**Exercise goal:**
There is one span to output from the data below: the lines starting at the line with "R103: 1.5k (CANH, CANL) -> 680 (CANH, CANL)" and ending at the line with "U102: PIC16F88 -> PIC16F628A". Output it exactly, ends included, nothing more.

**Exercise inputs:**
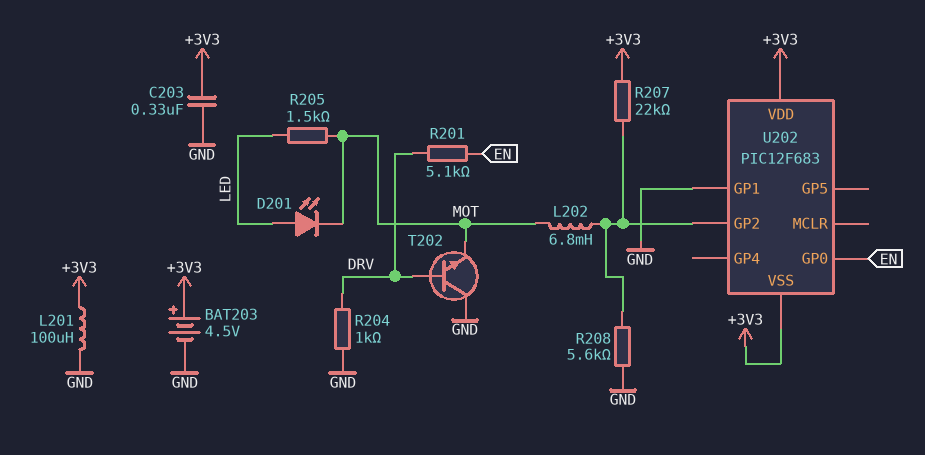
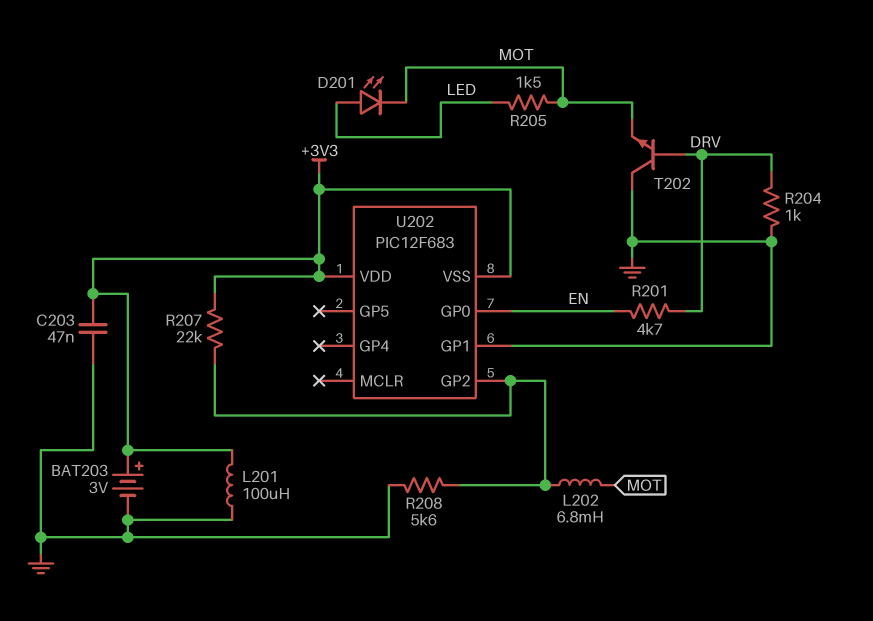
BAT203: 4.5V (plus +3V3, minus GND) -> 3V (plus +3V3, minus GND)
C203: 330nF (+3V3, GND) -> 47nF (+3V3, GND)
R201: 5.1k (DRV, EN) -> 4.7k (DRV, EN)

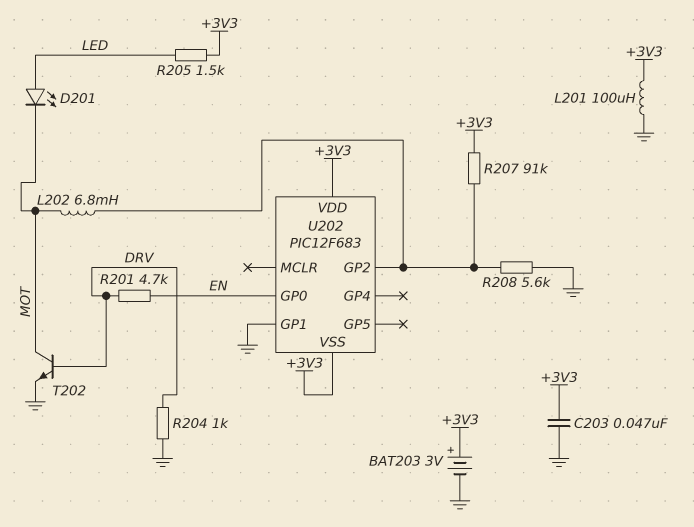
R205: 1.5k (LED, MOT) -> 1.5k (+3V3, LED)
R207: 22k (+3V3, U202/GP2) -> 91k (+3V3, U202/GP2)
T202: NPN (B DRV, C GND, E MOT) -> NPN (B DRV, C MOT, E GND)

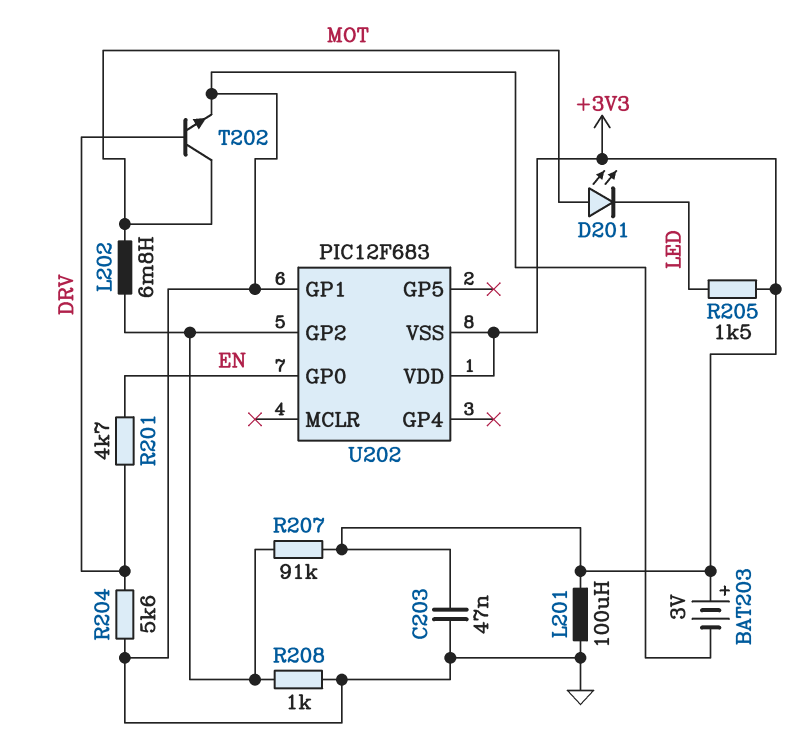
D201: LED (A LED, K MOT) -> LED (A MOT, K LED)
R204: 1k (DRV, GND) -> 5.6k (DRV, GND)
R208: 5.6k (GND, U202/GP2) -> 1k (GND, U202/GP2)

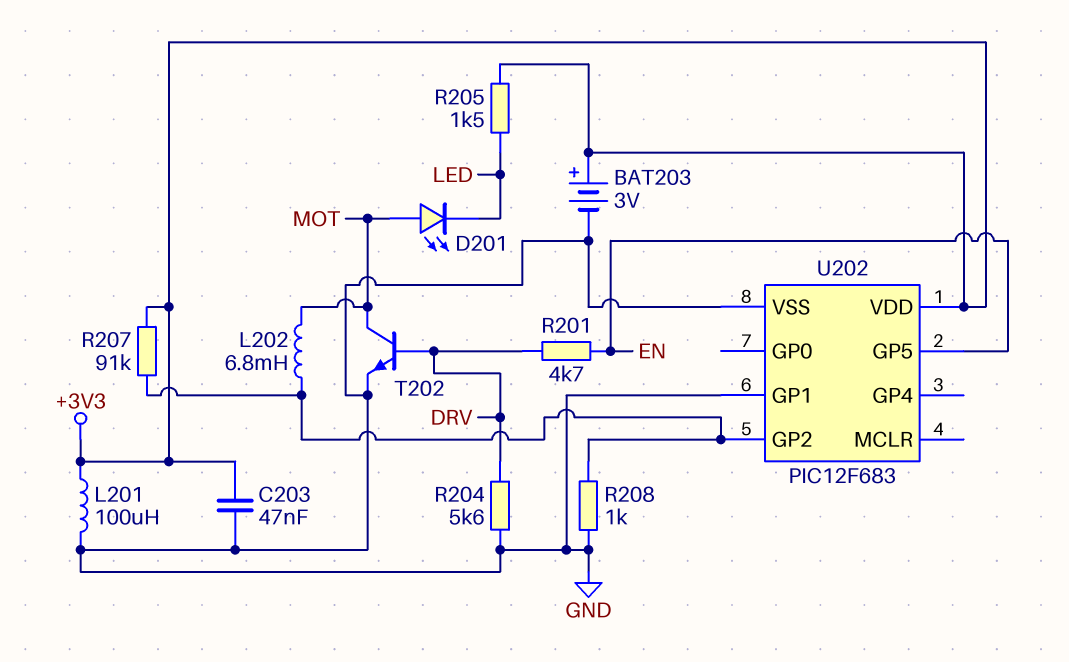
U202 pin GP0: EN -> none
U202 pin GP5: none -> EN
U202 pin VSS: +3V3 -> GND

---

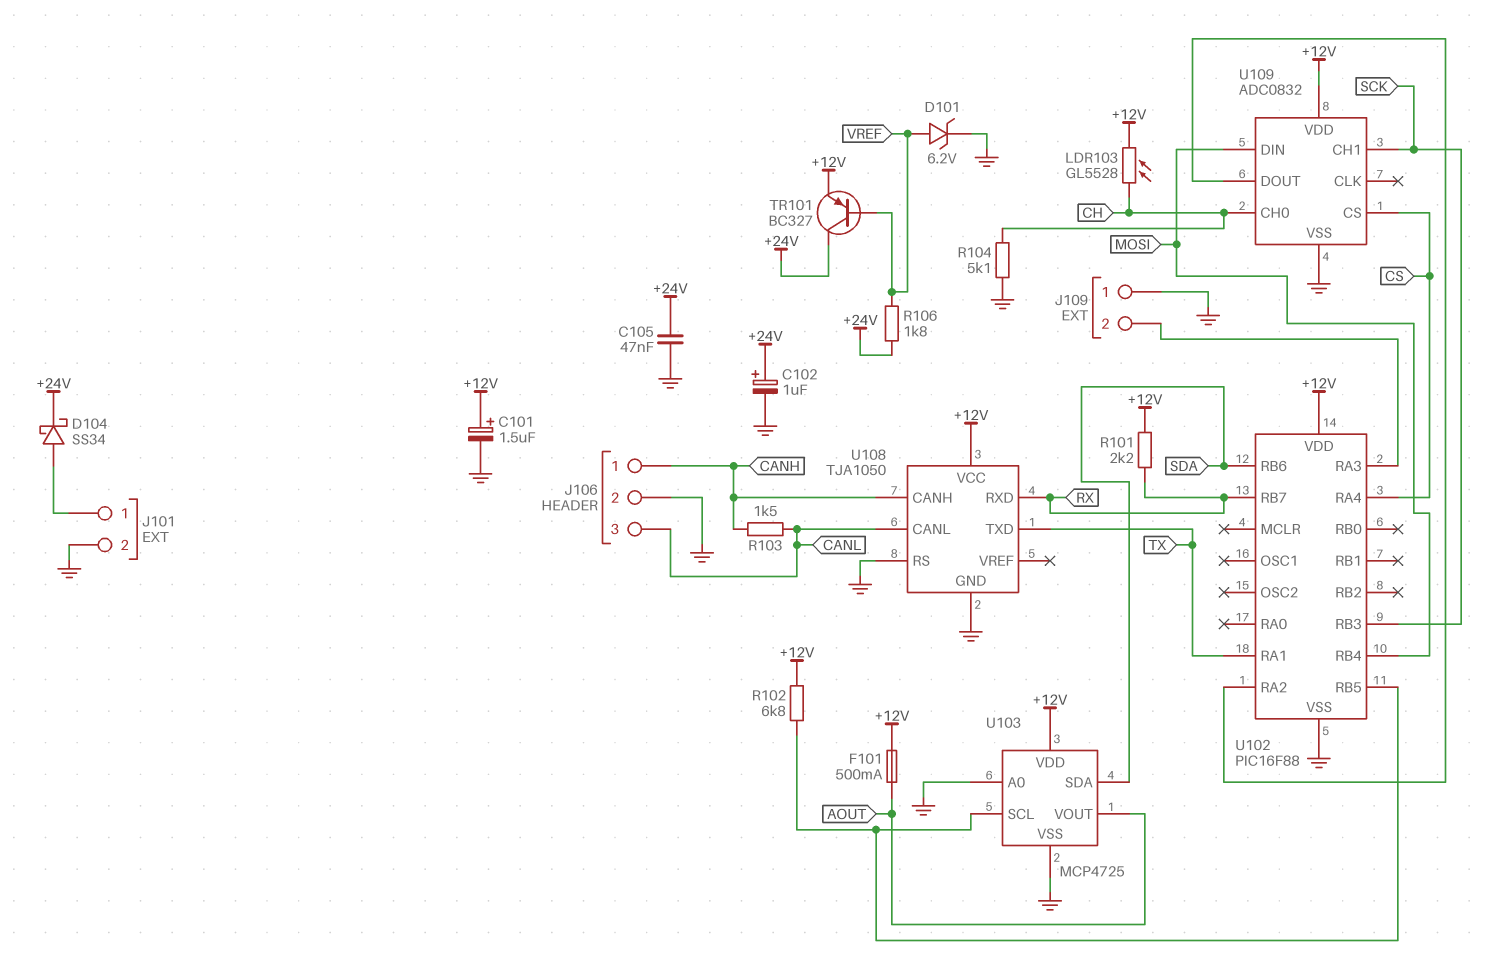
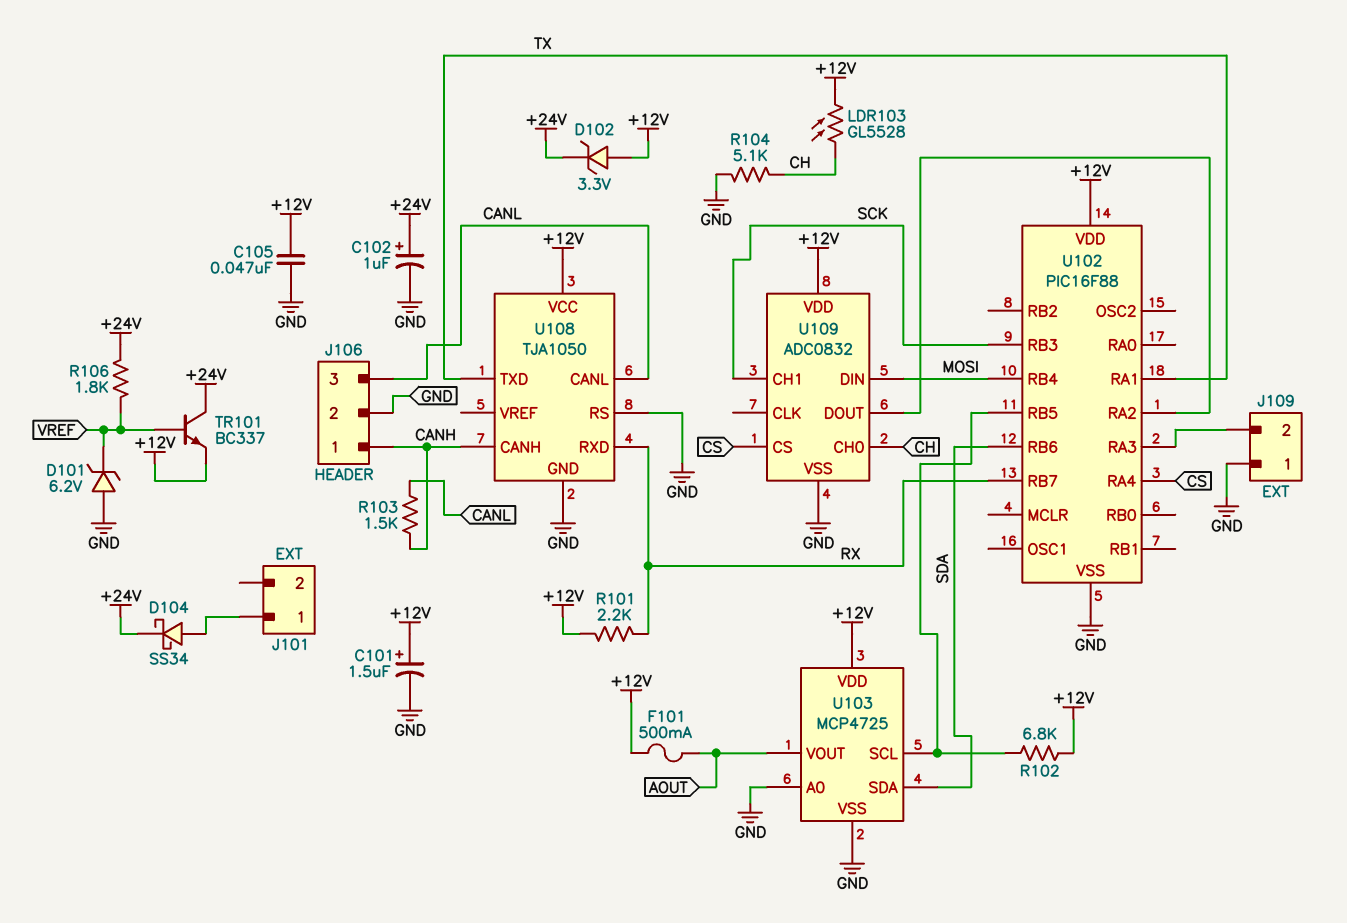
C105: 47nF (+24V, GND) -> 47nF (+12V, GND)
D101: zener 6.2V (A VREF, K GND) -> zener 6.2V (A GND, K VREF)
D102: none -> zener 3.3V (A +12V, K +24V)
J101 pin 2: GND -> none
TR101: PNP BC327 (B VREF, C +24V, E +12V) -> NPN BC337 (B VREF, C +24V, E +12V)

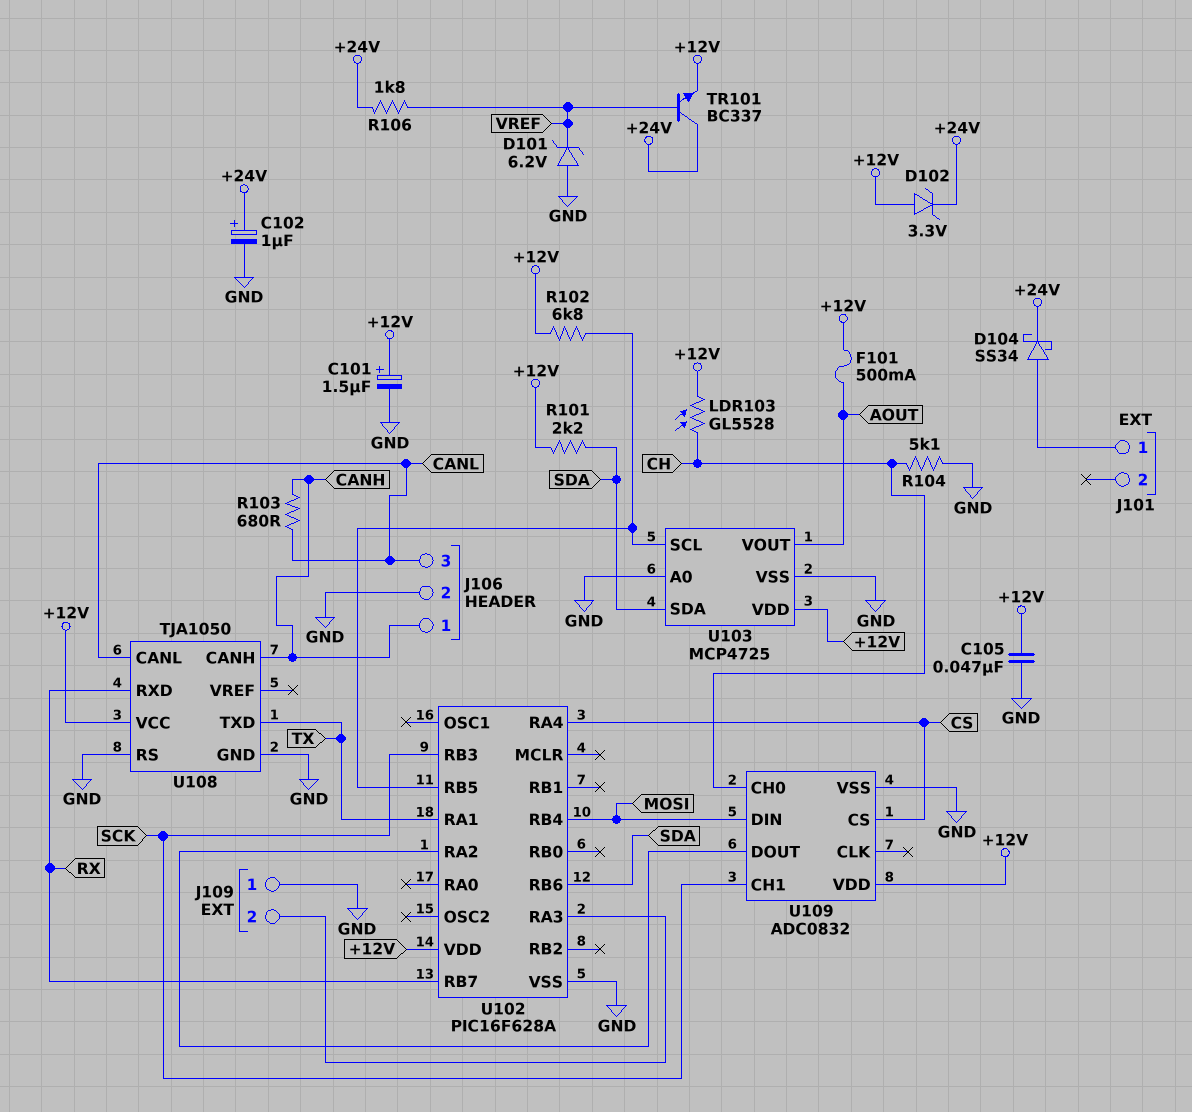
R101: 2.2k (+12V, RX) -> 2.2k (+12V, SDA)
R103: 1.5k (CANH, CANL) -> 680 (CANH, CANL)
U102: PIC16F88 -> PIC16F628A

**Response for this exercise:**
R103: 1.5k (CANH, CANL) -> 680 (CANH, CANL)
U102: PIC16F88 -> PIC16F628A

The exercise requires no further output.